Entries taken from a collection
====

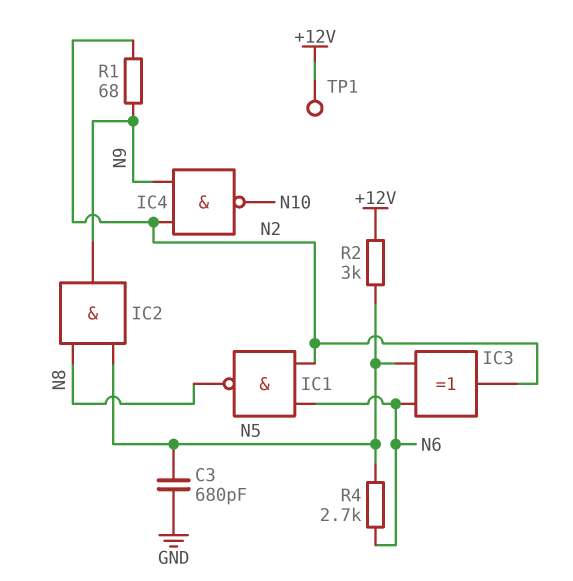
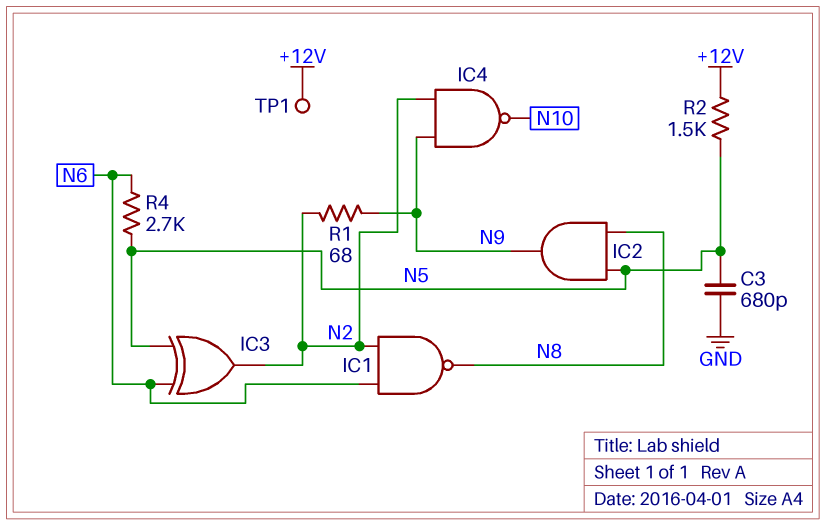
R2: 3k (+12V, N5) -> 1.5k (+12V, N5)

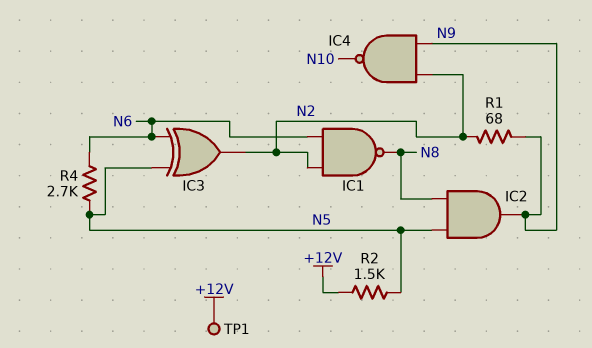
C3: 680pF (GND, N5) -> none

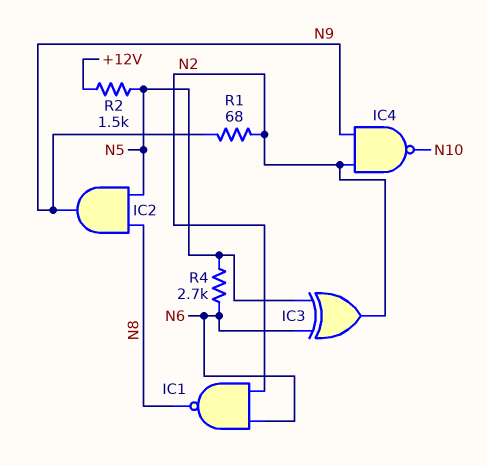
TP1: test point (+12V) -> none

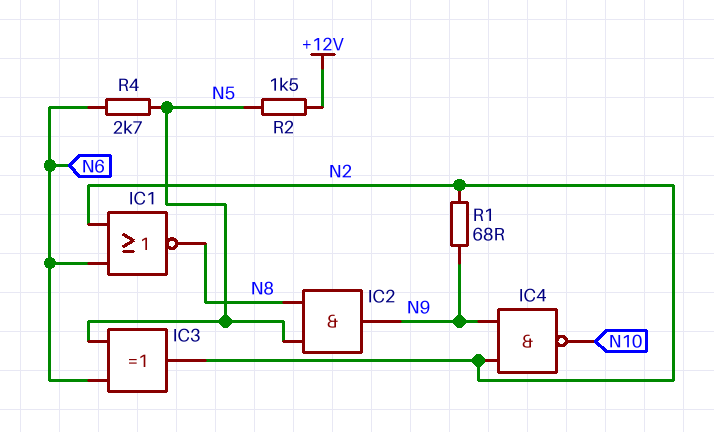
IC1: NAND (in N2, in N6, out N8) -> NOR (in N2, in N6, out N8)

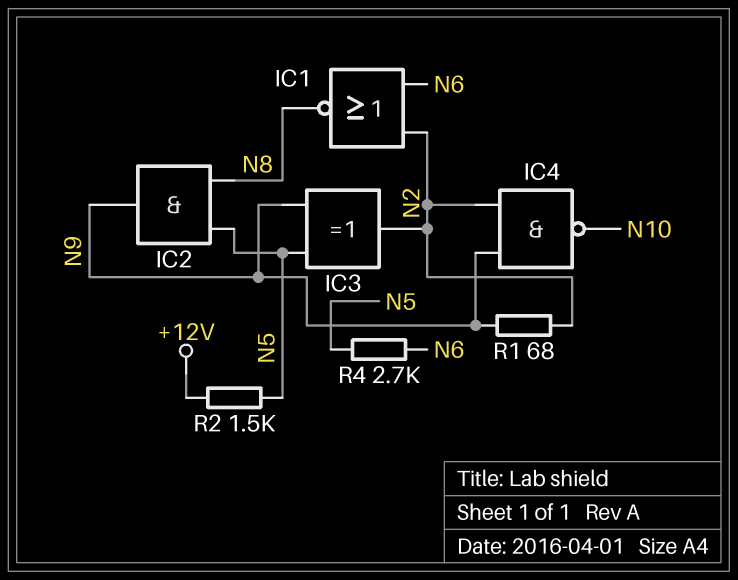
IC3: XOR (in N5, in N6, out N2) -> XOR (in N5, in N9, out N2)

====

#### About this exercise
Every line of the records above should be reproduced exactly, with no pictures included.

#### Response for this exercise
R2: 3k (+12V, N5) -> 1.5k (+12V, N5)

C3: 680pF (GND, N5) -> none

TP1: test point (+12V) -> none

IC1: NAND (in N2, in N6, out N8) -> NOR (in N2, in N6, out N8)

IC3: XOR (in N5, in N6, out N2) -> XOR (in N5, in N9, out N2)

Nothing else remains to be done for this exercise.